Exercise requirements:
Please print every record that follows, keeping each one exactly as it is.

-- Data to examine follows --

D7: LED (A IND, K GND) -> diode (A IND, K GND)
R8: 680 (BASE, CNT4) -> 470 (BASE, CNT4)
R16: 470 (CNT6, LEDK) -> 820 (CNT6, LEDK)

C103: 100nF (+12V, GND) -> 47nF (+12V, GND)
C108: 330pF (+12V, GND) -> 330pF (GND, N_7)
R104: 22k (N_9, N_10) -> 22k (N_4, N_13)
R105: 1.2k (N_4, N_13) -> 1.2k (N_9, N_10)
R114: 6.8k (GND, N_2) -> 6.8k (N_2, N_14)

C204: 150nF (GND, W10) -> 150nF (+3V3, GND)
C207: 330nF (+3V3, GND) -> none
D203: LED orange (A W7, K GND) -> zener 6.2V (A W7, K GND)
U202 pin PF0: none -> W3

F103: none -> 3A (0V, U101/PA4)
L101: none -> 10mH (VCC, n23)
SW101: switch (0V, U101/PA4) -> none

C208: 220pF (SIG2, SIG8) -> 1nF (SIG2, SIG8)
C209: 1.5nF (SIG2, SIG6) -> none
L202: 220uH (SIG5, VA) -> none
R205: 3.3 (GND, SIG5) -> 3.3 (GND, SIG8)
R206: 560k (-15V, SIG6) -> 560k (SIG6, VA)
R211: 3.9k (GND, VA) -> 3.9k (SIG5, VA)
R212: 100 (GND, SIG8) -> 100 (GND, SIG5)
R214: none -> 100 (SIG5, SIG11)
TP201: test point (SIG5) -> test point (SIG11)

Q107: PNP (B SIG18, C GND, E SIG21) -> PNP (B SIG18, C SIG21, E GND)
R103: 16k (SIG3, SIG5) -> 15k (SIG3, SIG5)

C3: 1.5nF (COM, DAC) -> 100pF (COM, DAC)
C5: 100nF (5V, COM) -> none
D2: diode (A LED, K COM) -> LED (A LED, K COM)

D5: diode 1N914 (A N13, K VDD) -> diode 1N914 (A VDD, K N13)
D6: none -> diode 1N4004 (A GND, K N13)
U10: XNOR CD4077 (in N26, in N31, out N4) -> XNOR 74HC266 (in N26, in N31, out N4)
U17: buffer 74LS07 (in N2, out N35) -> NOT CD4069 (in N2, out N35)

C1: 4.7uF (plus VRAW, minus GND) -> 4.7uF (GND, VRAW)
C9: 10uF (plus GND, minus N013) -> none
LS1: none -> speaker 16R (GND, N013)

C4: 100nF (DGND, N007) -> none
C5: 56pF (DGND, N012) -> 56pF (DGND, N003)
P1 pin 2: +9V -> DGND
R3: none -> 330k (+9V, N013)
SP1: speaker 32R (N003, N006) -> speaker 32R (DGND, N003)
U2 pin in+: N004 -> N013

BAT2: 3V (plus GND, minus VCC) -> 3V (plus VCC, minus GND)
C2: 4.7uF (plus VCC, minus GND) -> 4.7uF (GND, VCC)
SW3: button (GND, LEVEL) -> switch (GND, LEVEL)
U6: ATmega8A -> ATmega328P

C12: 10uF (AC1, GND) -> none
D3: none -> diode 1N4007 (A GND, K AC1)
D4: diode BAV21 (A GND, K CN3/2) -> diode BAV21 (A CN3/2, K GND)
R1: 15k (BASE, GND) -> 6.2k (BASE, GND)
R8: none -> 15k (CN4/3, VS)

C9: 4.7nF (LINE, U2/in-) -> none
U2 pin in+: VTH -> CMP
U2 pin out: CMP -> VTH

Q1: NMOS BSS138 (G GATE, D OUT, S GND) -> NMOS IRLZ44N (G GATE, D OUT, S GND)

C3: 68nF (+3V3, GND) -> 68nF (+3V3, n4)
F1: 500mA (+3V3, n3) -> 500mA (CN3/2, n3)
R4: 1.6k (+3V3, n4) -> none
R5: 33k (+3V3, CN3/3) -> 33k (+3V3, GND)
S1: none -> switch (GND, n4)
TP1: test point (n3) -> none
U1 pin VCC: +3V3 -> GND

-- Data to examine concluded --

Solved problem:
D7: LED (A IND, K GND) -> diode (A IND, K GND)
R8: 680 (BASE, CNT4) -> 470 (BASE, CNT4)
R16: 470 (CNT6, LEDK) -> 820 (CNT6, LEDK)

C103: 100nF (+12V, GND) -> 47nF (+12V, GND)
C108: 330pF (+12V, GND) -> 330pF (GND, N_7)
R104: 22k (N_9, N_10) -> 22k (N_4, N_13)
R105: 1.2k (N_4, N_13) -> 1.2k (N_9, N_10)
R114: 6.8k (GND, N_2) -> 6.8k (N_2, N_14)

C204: 150nF (GND, W10) -> 150nF (+3V3, GND)
C207: 330nF (+3V3, GND) -> none
D203: LED orange (A W7, K GND) -> zener 6.2V (A W7, K GND)
U202 pin PF0: none -> W3

F103: none -> 3A (0V, U101/PA4)
L101: none -> 10mH (VCC, n23)
SW101: switch (0V, U101/PA4) -> none

C208: 220pF (SIG2, SIG8) -> 1nF (SIG2, SIG8)
C209: 1.5nF (SIG2, SIG6) -> none
L202: 220uH (SIG5, VA) -> none
R205: 3.3 (GND, SIG5) -> 3.3 (GND, SIG8)
R206: 560k (-15V, SIG6) -> 560k (SIG6, VA)
R211: 3.9k (GND, VA) -> 3.9k (SIG5, VA)
R212: 100 (GND, SIG8) -> 100 (GND, SIG5)
R214: none -> 100 (SIG5, SIG11)
TP201: test point (SIG5) -> test point (SIG11)

Q107: PNP (B SIG18, C GND, E SIG21) -> PNP (B SIG18, C SIG21, E GND)
R103: 16k (SIG3, SIG5) -> 15k (SIG3, SIG5)

C3: 1.5nF (COM, DAC) -> 100pF (COM, DAC)
C5: 100nF (5V, COM) -> none
D2: diode (A LED, K COM) -> LED (A LED, K COM)

D5: diode 1N914 (A N13, K VDD) -> diode 1N914 (A VDD, K N13)
D6: none -> diode 1N4004 (A GND, K N13)
U10: XNOR CD4077 (in N26, in N31, out N4) -> XNOR 74HC266 (in N26, in N31, out N4)
U17: buffer 74LS07 (in N2, out N35) -> NOT CD4069 (in N2, out N35)

C1: 4.7uF (plus VRAW, minus GND) -> 4.7uF (GND, VRAW)
C9: 10uF (plus GND, minus N013) -> none
LS1: none -> speaker 16R (GND, N013)

C4: 100nF (DGND, N007) -> none
C5: 56pF (DGND, N012) -> 56pF (DGND, N003)
P1 pin 2: +9V -> DGND
R3: none -> 330k (+9V, N013)
SP1: speaker 32R (N003, N006) -> speaker 32R (DGND, N003)
U2 pin in+: N004 -> N013

BAT2: 3V (plus GND, minus VCC) -> 3V (plus VCC, minus GND)
C2: 4.7uF (plus VCC, minus GND) -> 4.7uF (GND, VCC)
SW3: button (GND, LEVEL) -> switch (GND, LEVEL)
U6: ATmega8A -> ATmega328P

C12: 10uF (AC1, GND) -> none
D3: none -> diode 1N4007 (A GND, K AC1)
D4: diode BAV21 (A GND, K CN3/2) -> diode BAV21 (A CN3/2, K GND)
R1: 15k (BASE, GND) -> 6.2k (BASE, GND)
R8: none -> 15k (CN4/3, VS)

C9: 4.7nF (LINE, U2/in-) -> none
U2 pin in+: VTH -> CMP
U2 pin out: CMP -> VTH

Q1: NMOS BSS138 (G GATE, D OUT, S GND) -> NMOS IRLZ44N (G GATE, D OUT, S GND)

C3: 68nF (+3V3, GND) -> 68nF (+3V3, n4)
F1: 500mA (+3V3, n3) -> 500mA (CN3/2, n3)
R4: 1.6k (+3V3, n4) -> none
R5: 33k (+3V3, CN3/3) -> 33k (+3V3, GND)
S1: none -> switch (GND, n4)
TP1: test point (n3) -> none
U1 pin VCC: +3V3 -> GND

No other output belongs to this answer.